▶ **ASSIGNMENT**
Give again, word for word, each line below starting at the one that contains "moved | turquoise_screwdriver" and ending at the one that contains "147, 237, 174>".

▶ **GIVEN ENTRIES**
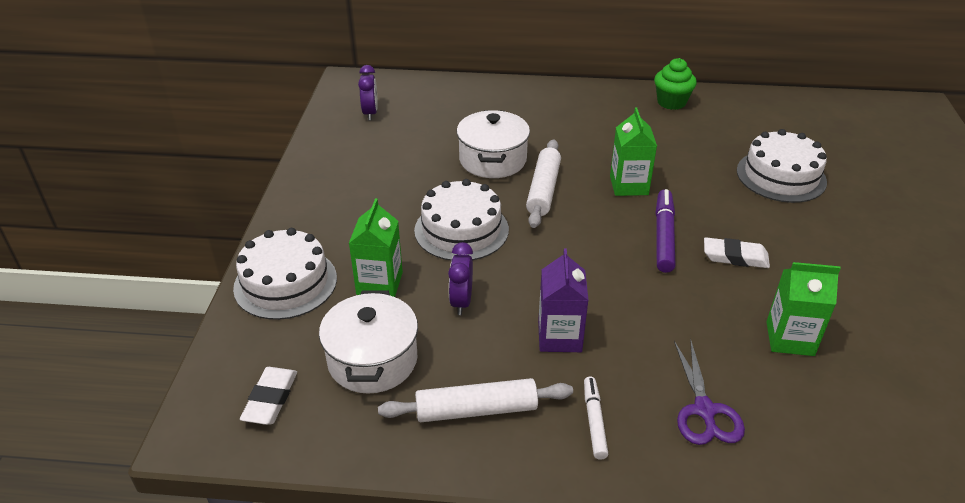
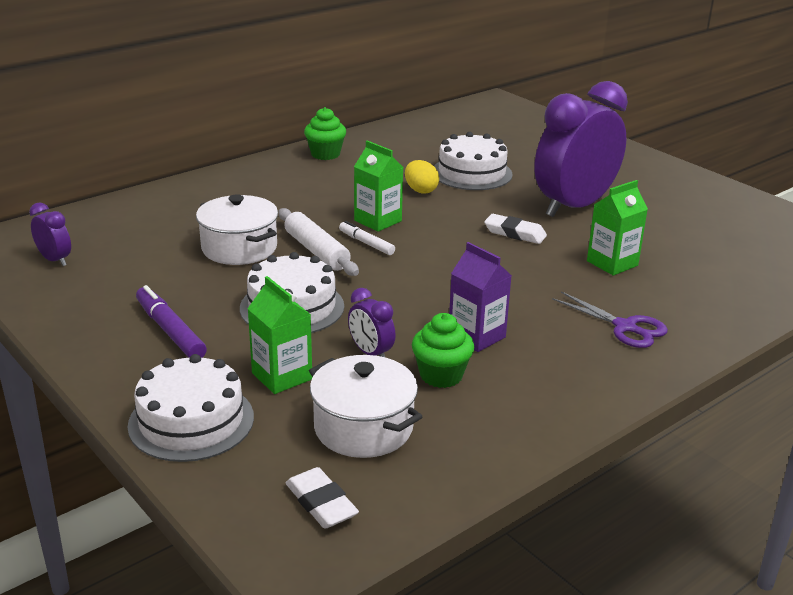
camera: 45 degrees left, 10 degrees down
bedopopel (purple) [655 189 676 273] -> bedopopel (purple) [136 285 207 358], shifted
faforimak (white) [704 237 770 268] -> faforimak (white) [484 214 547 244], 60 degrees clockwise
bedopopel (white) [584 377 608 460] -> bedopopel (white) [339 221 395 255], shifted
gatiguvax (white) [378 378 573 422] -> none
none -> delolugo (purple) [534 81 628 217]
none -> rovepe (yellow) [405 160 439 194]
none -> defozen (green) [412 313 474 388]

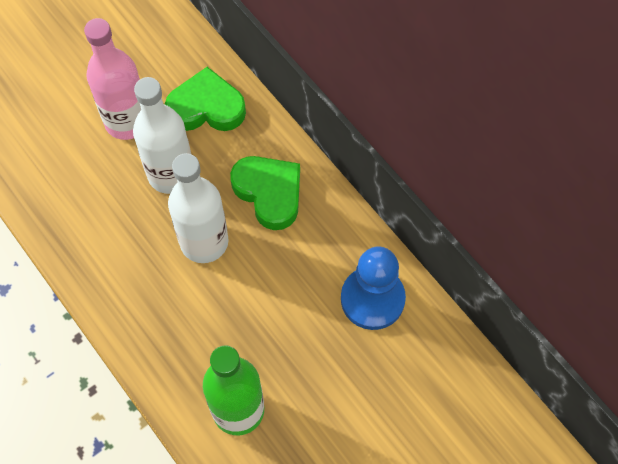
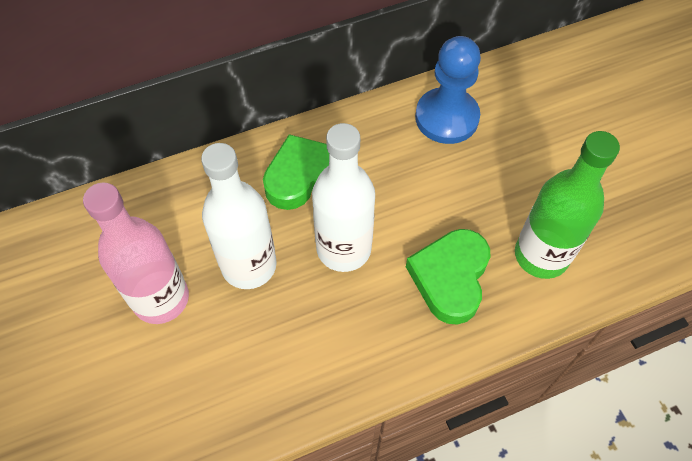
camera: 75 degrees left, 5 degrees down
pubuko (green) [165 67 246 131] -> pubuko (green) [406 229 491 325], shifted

--

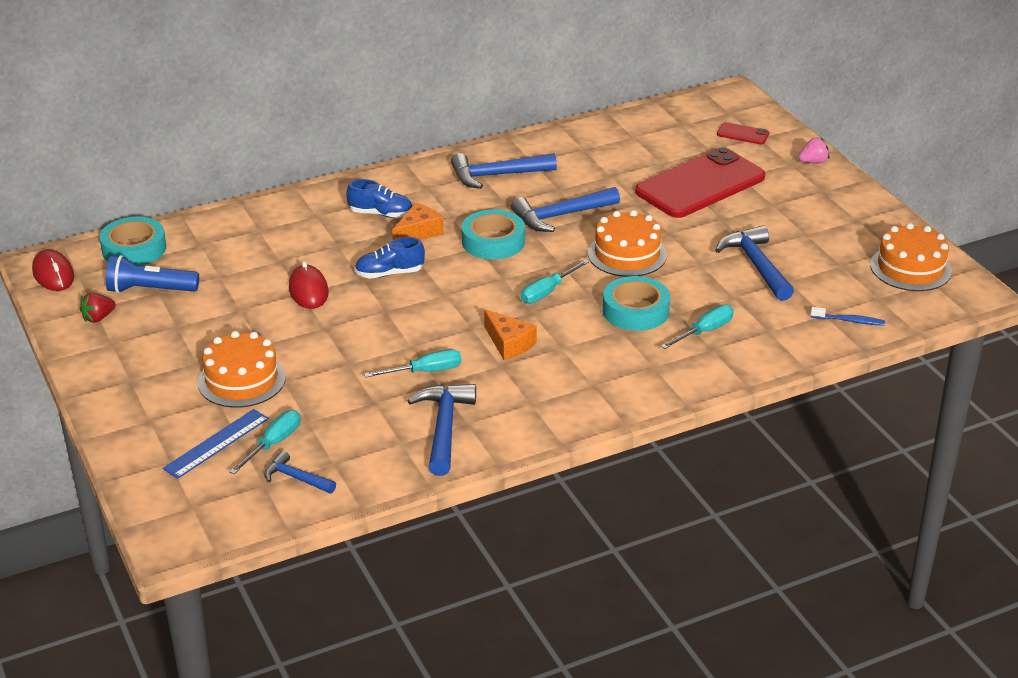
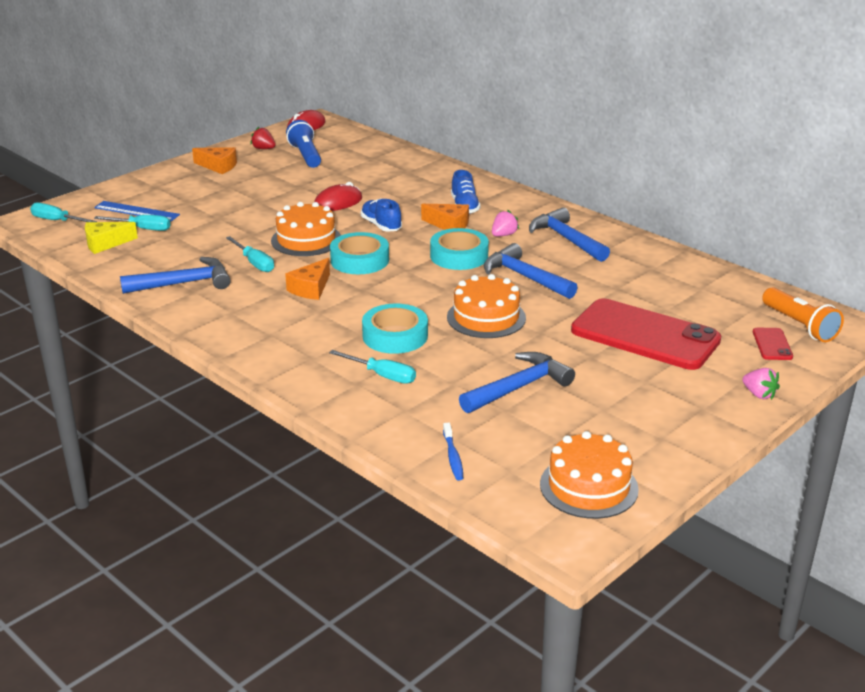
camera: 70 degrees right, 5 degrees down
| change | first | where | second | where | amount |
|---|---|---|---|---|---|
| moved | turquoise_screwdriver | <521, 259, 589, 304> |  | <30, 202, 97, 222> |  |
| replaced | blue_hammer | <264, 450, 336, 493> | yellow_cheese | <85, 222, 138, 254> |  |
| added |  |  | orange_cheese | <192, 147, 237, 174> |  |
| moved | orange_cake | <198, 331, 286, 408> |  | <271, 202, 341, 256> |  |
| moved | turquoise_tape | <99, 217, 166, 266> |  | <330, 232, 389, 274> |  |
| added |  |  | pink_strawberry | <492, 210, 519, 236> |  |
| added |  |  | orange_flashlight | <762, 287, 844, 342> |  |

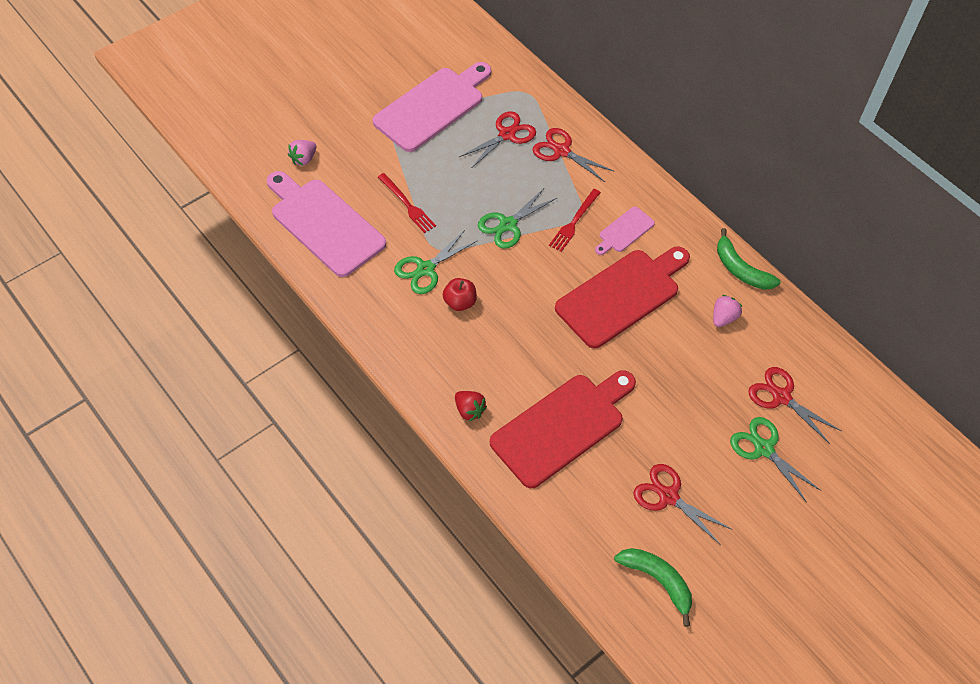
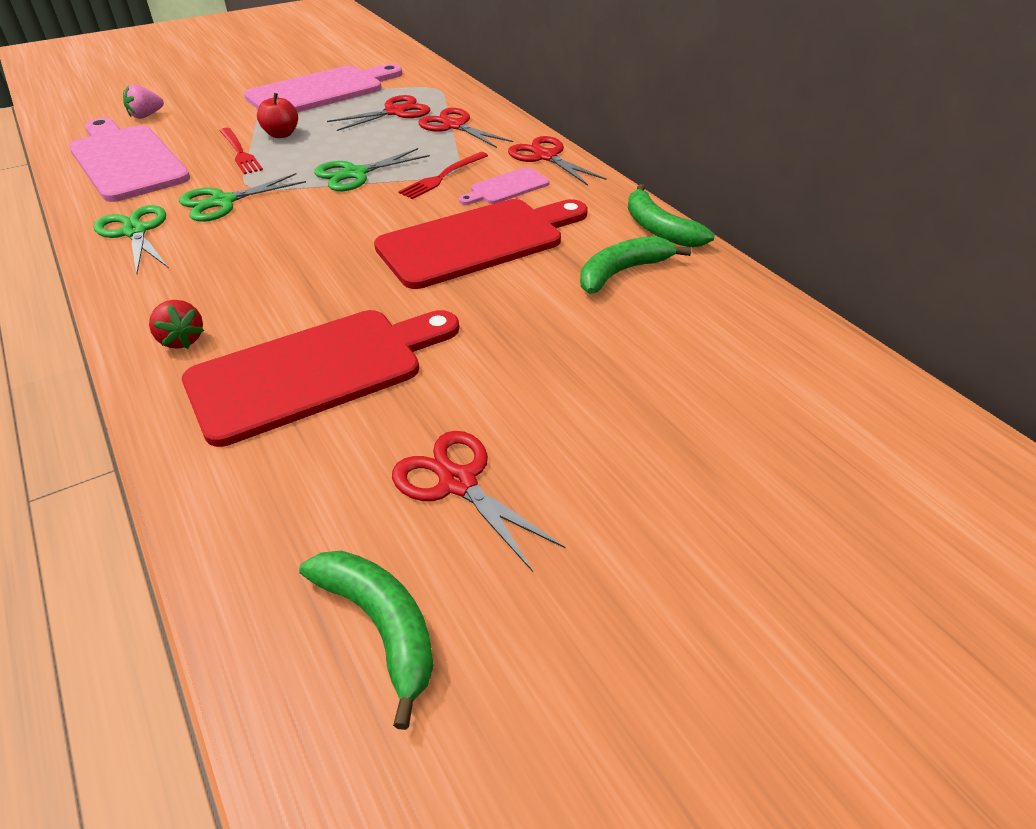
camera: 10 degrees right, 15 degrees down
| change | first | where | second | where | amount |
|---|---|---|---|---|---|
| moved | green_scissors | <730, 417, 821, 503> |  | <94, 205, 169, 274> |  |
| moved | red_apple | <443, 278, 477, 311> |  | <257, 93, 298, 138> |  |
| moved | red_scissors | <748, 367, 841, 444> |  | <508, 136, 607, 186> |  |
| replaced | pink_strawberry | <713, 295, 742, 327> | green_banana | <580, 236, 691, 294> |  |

...

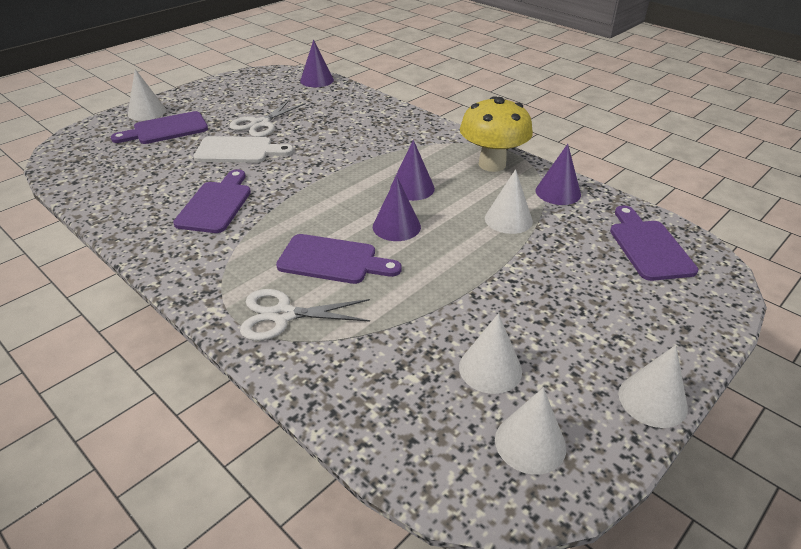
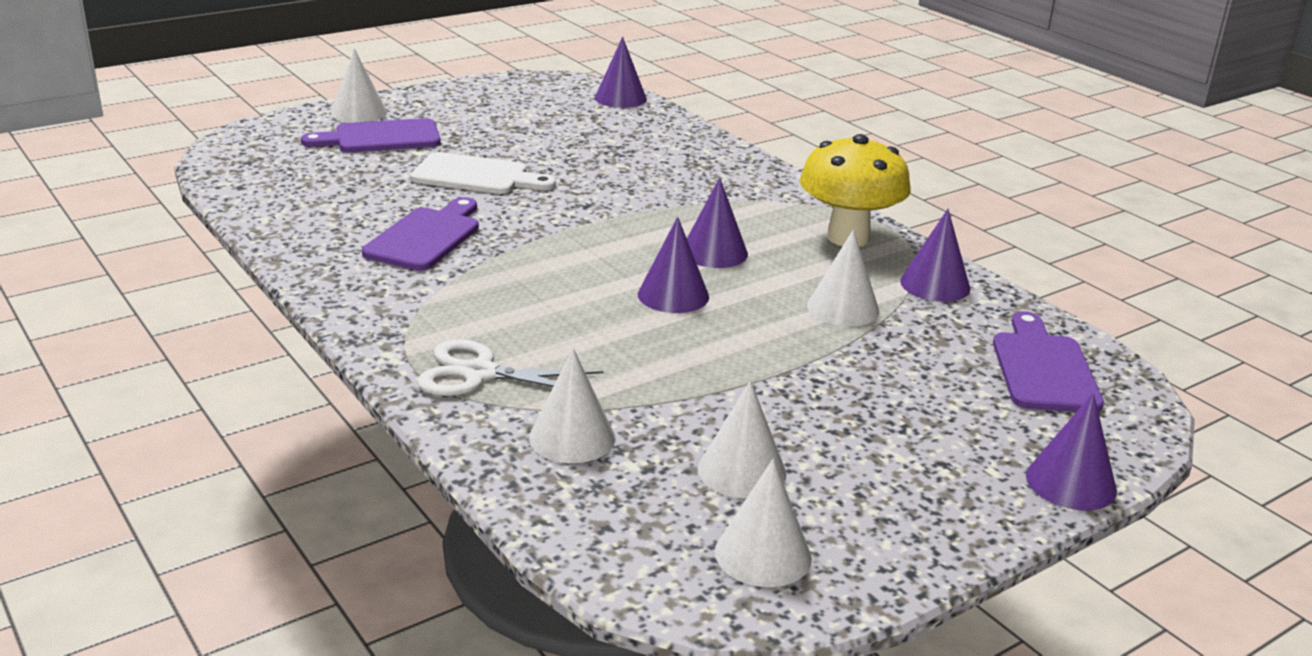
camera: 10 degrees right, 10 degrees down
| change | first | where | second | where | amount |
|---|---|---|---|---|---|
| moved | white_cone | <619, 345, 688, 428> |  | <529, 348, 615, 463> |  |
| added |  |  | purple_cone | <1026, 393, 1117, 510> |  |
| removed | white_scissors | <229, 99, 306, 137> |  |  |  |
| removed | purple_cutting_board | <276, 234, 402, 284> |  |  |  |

▶ **OUTPUT OF THE TASK**
| moved | turquoise_screwdriver | <521, 259, 589, 304> |  | <30, 202, 97, 222> |  |
| replaced | blue_hammer | <264, 450, 336, 493> | yellow_cheese | <85, 222, 138, 254> |  |
| added |  |  | orange_cheese | <192, 147, 237, 174> |  |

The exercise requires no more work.